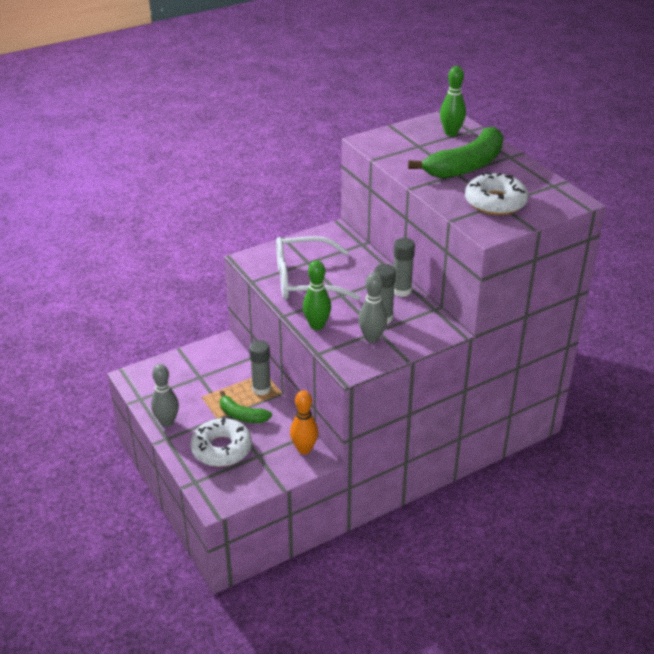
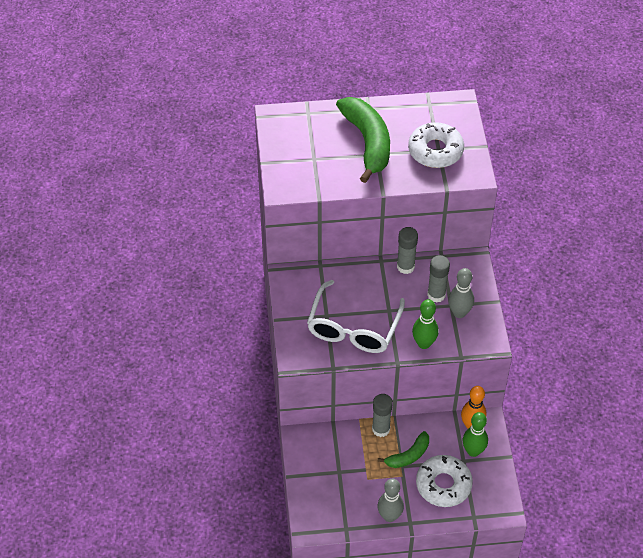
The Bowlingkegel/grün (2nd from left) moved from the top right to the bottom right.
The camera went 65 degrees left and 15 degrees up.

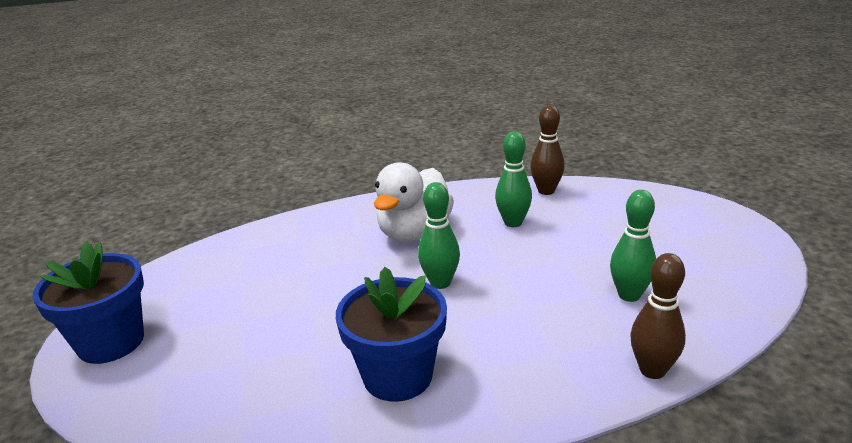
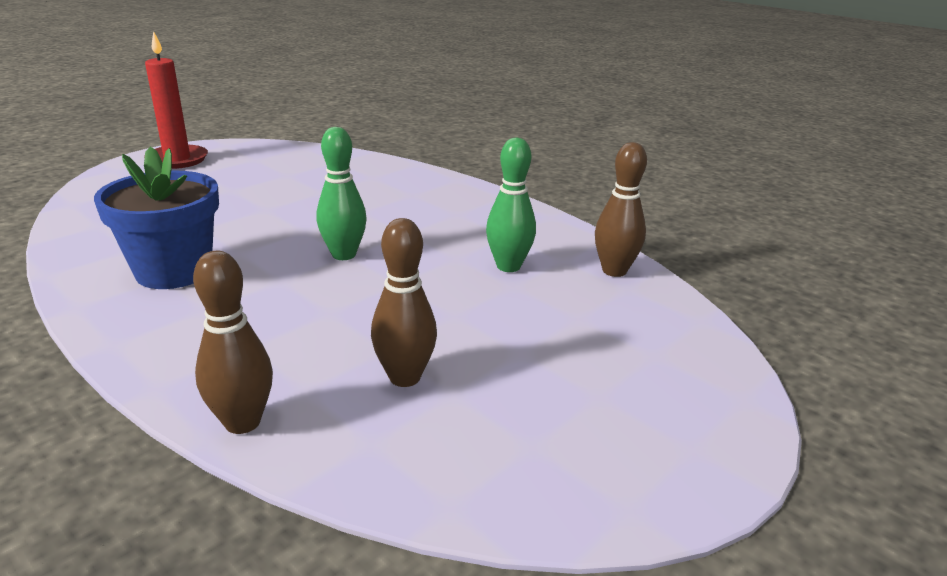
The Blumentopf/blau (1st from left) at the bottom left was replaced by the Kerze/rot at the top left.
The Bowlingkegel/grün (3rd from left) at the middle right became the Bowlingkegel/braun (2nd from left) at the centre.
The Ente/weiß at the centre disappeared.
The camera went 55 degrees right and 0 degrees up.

TASK PROMPT
Transcribe the records in full and exactly. Pictures stay out.

EXERCISE RESULT
The Bowlingkegel/grün (2nd from left) moved from the top right to the bottom right.
The camera went 65 degrees left and 15 degrees up.

The Blumentopf/blau (1st from left) at the bottom left was replaced by the Kerze/rot at the top left.
The Bowlingkegel/grün (3rd from left) at the middle right became the Bowlingkegel/braun (2nd from left) at the centre.
The Ente/weiß at the centre disappeared.
The camera went 55 degrees right and 0 degrees up.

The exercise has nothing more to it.